Task instructions: Output the listing exactly as written, apart from its pictures.

Data:
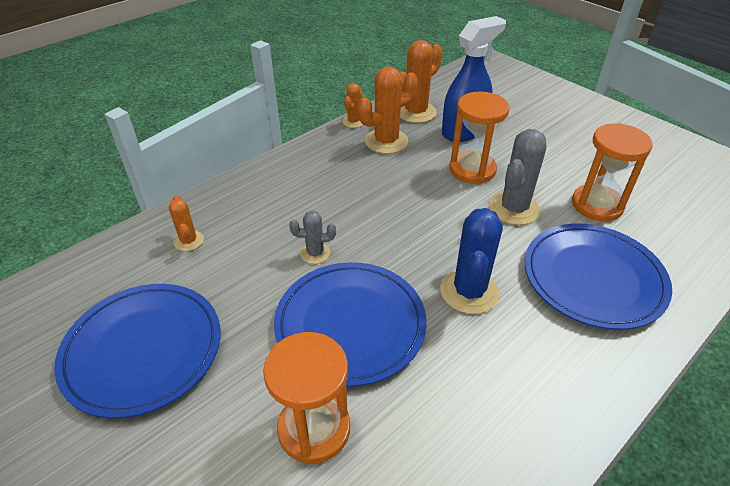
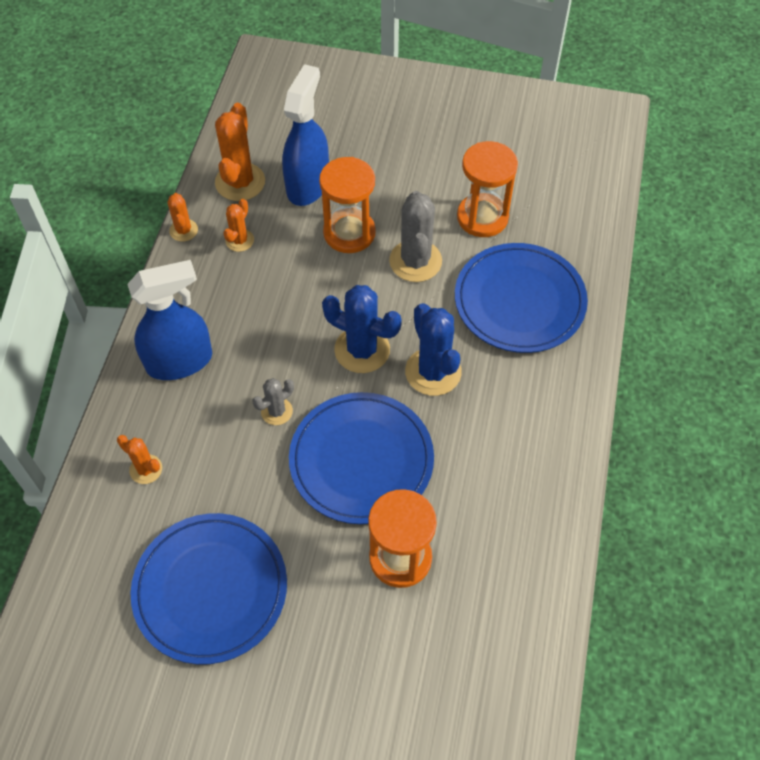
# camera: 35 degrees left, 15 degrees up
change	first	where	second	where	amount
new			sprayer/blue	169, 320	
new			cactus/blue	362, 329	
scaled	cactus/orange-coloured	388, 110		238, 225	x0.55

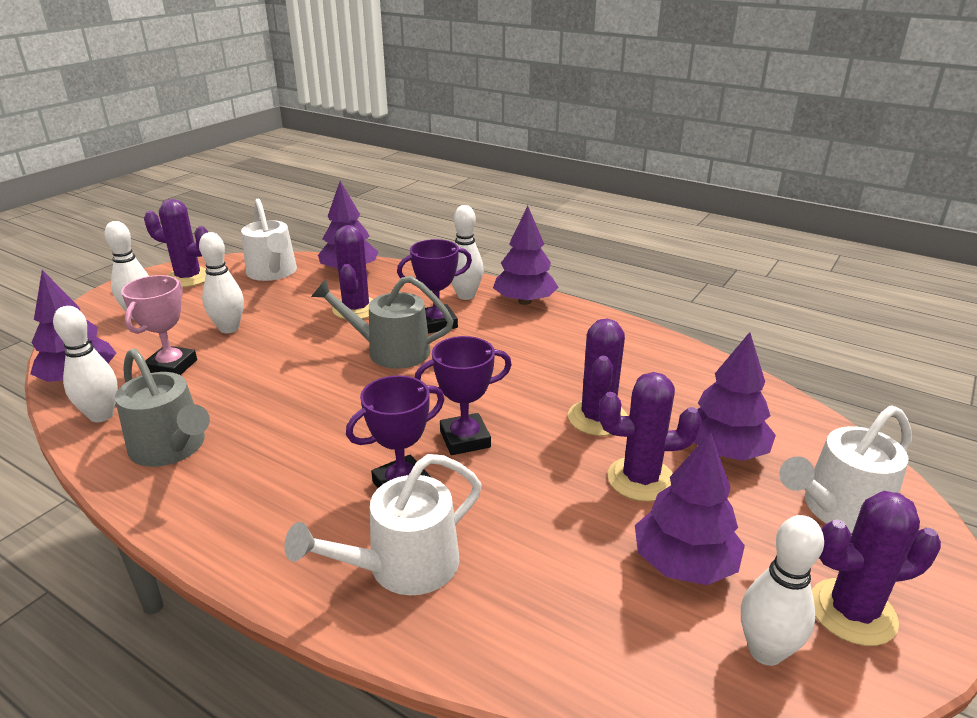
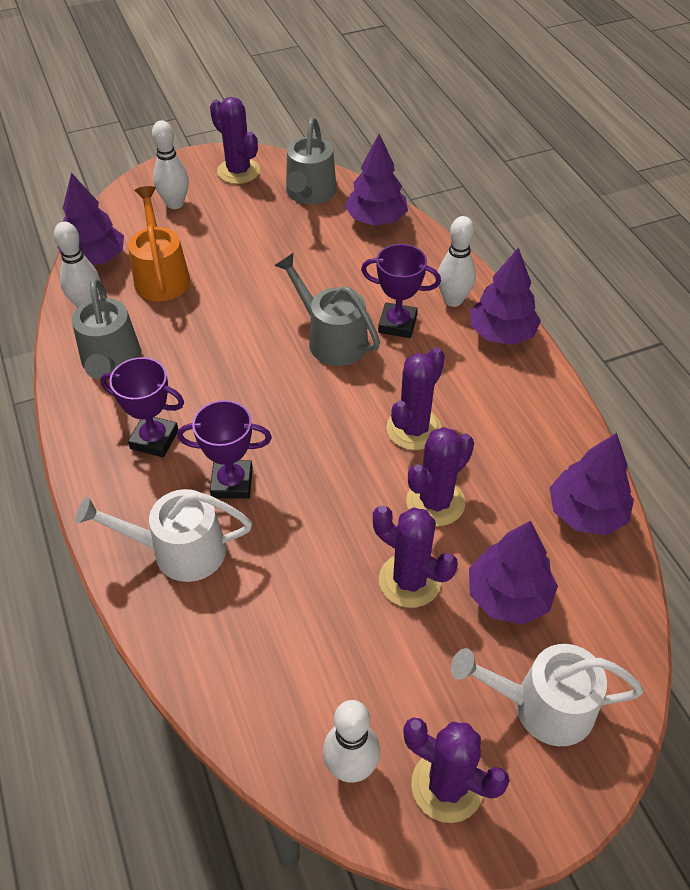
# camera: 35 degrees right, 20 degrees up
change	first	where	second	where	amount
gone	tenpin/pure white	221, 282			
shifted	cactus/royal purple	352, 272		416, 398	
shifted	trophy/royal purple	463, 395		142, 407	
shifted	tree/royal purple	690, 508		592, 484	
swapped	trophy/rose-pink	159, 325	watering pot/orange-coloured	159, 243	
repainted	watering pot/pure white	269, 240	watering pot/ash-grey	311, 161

Exercise answer:
# camera: 35 degrees left, 15 degrees up
change	first	where	second	where	amount
new			sprayer/blue	169, 320	
new			cactus/blue	362, 329	
scaled	cactus/orange-coloured	388, 110		238, 225	x0.55

# camera: 35 degrees right, 20 degrees up
change	first	where	second	where	amount
gone	tenpin/pure white	221, 282			
shifted	cactus/royal purple	352, 272		416, 398	
shifted	trophy/royal purple	463, 395		142, 407	
shifted	tree/royal purple	690, 508		592, 484	
swapped	trophy/rose-pink	159, 325	watering pot/orange-coloured	159, 243	
repainted	watering pot/pure white	269, 240	watering pot/ash-grey	311, 161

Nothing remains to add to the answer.